**Problem statement**
Check every line below for the word "pink" and show those that hold it.

**Given records**
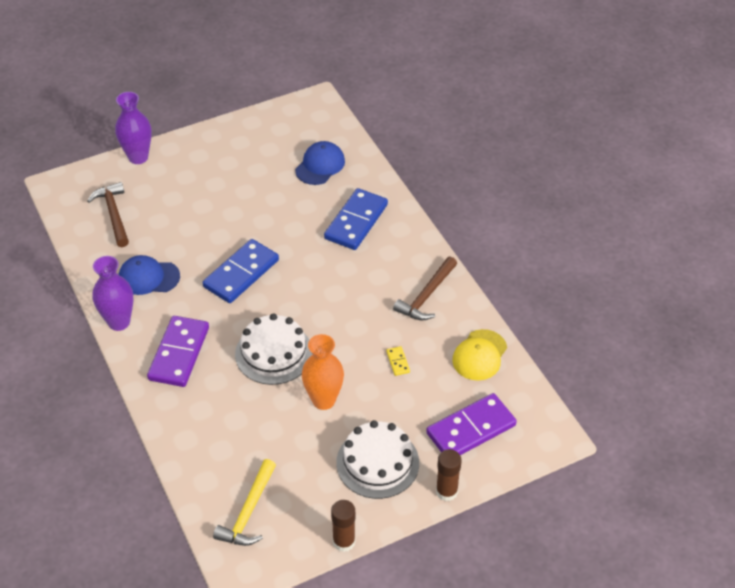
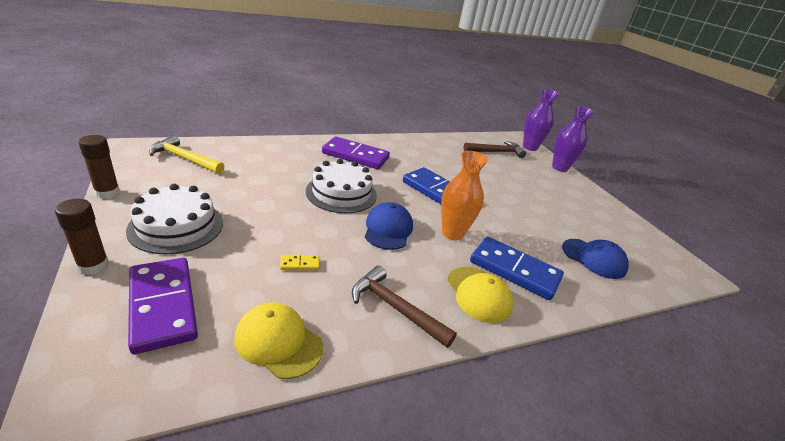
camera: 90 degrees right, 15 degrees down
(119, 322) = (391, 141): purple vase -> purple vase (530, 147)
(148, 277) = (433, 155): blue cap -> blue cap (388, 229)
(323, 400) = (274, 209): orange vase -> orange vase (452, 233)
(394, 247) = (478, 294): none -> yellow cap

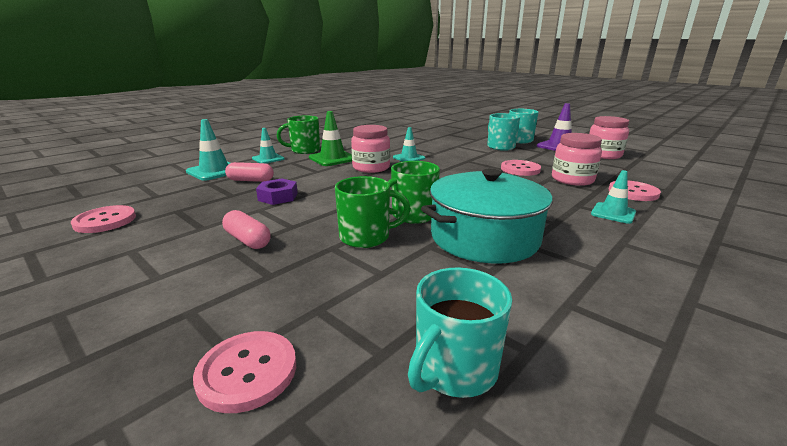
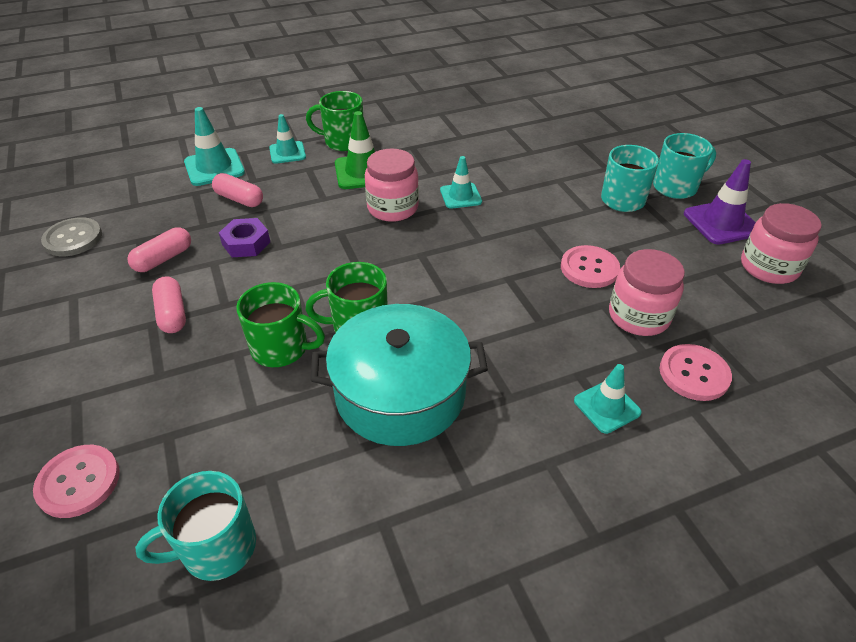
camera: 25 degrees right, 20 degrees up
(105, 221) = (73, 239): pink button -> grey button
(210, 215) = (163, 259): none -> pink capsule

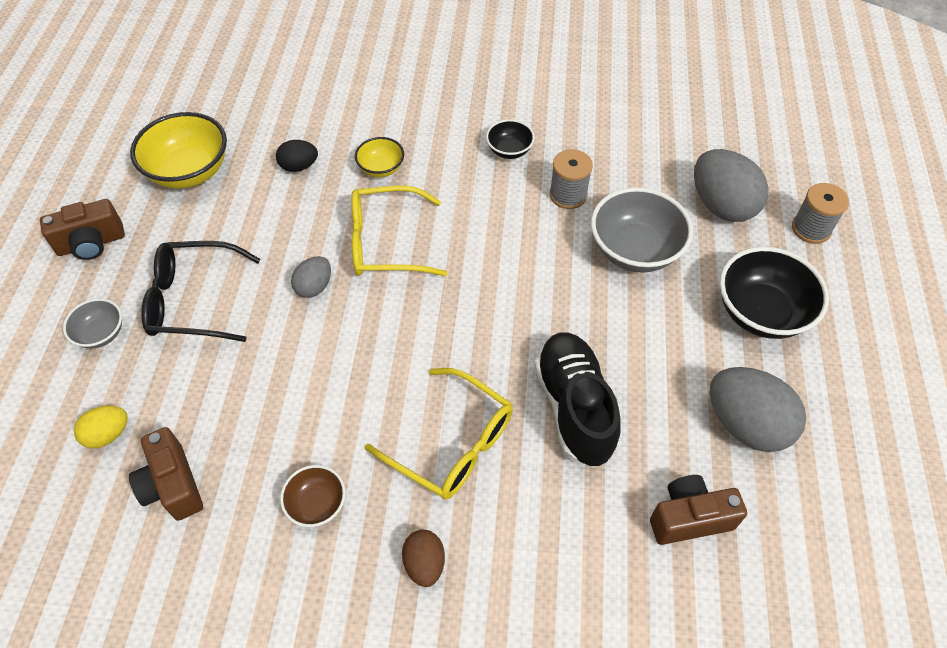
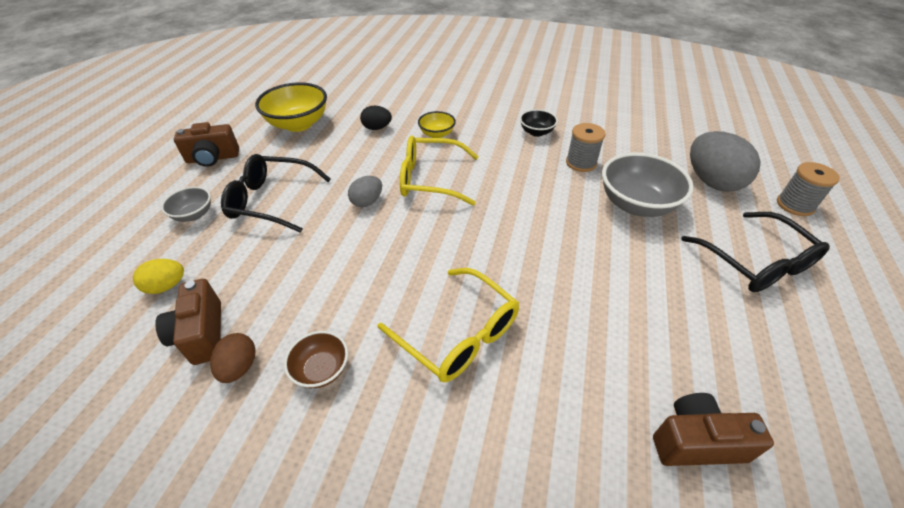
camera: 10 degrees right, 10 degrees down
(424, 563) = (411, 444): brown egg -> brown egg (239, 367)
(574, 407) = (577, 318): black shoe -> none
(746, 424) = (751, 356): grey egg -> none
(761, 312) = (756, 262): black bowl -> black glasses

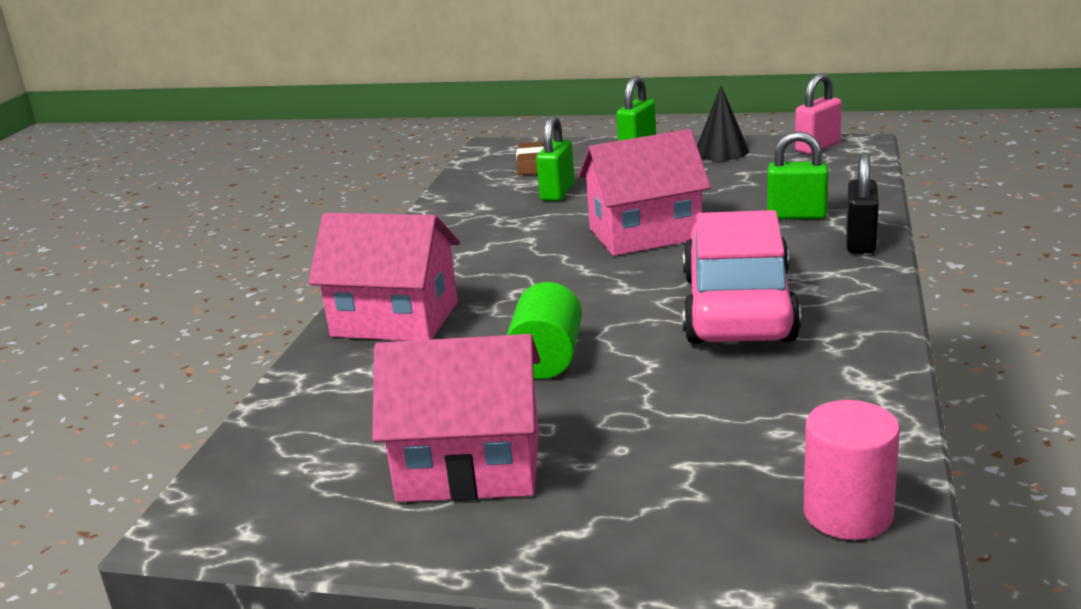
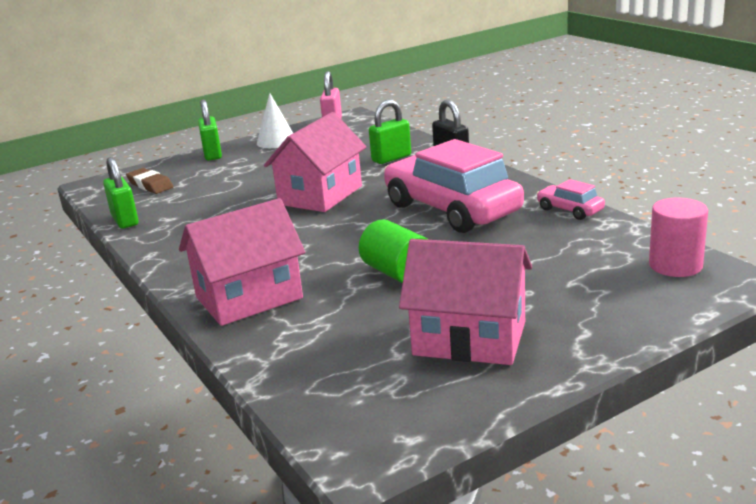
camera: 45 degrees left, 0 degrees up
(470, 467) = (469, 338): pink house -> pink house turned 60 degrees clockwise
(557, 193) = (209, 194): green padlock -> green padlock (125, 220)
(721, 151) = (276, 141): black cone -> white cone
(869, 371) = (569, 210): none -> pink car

**Answer section**
(105, 221) = (73, 239): pink button -> grey button
(210, 215) = (163, 259): none -> pink capsule
(470, 467) = (469, 338): pink house -> pink house turned 60 degrees clockwise
(869, 371) = (569, 210): none -> pink car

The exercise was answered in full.